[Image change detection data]
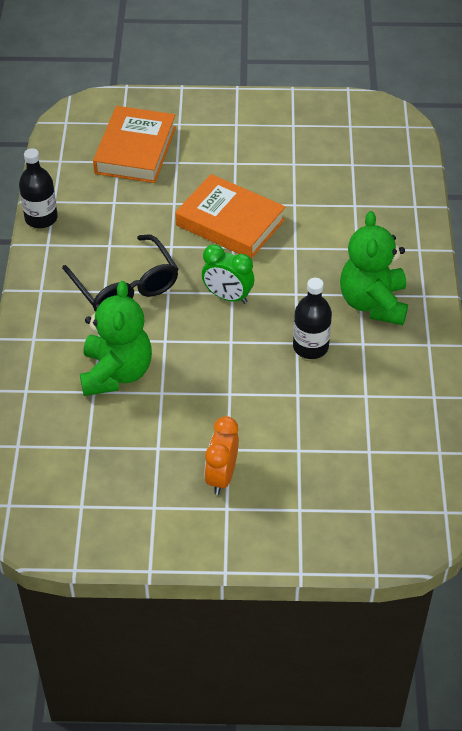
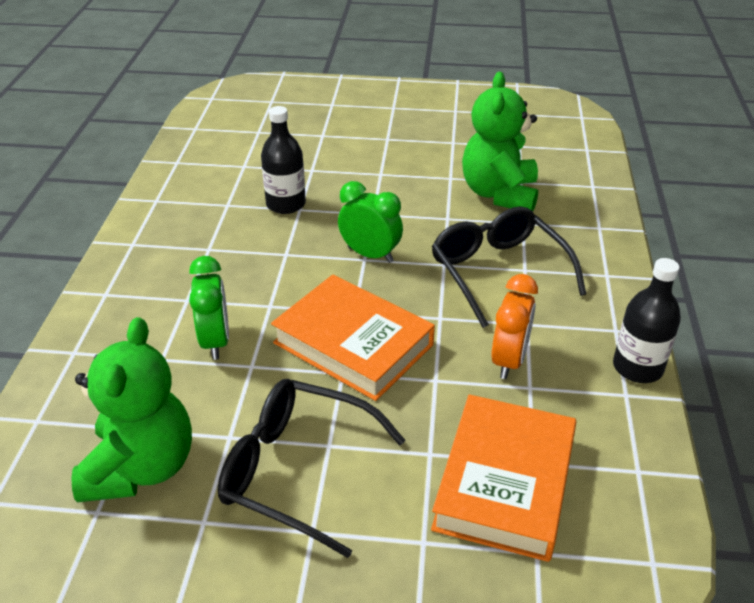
camera: 175 degrees left, 10 degrees down
(221, 476) = (395, 123): orange clock -> orange clock (509, 360)
(250, 149) = (297, 471): none -> black glasses
(324, 219) = (215, 341): none -> green clock
(373, 303) = (197, 239): green teddy bear -> green teddy bear (141, 467)

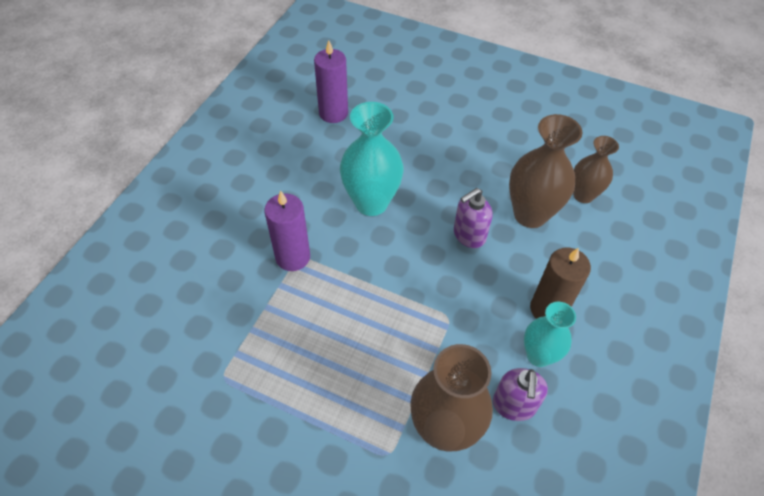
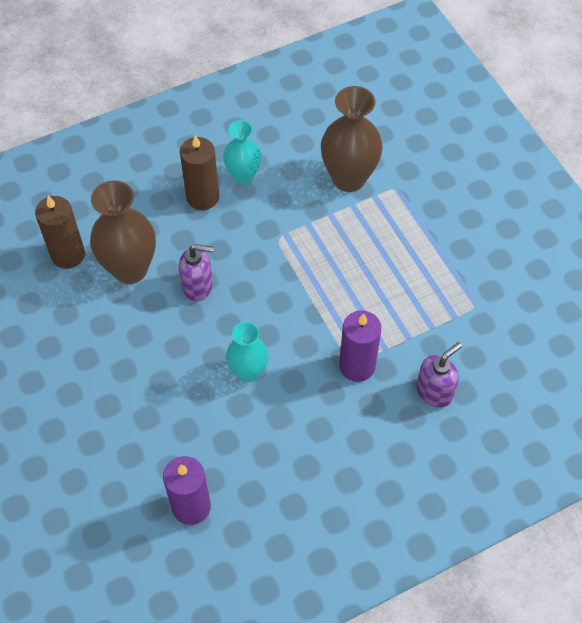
camera: 140 degrees left, 5 degrees up
(371, 203) = (248, 372): turquoise vase -> turquoise vase, size x0.63
(514, 405) = (291, 162): purple soap dispenser -> purple soap dispenser (434, 391)
(583, 195) = (68, 255): brown vase -> brown candle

**About this task:** Nothing but an exact copy of the data, without its images, should make up your answer.

**Response below:**
camera: 175 degrees left, 10 degrees down
(221, 476) = (395, 123): orange clock -> orange clock (509, 360)
(250, 149) = (297, 471): none -> black glasses
(324, 219) = (215, 341): none -> green clock
(373, 303) = (197, 239): green teddy bear -> green teddy bear (141, 467)

camera: 140 degrees left, 5 degrees up
(371, 203) = (248, 372): turquoise vase -> turquoise vase, size x0.63
(514, 405) = (291, 162): purple soap dispenser -> purple soap dispenser (434, 391)
(583, 195) = (68, 255): brown vase -> brown candle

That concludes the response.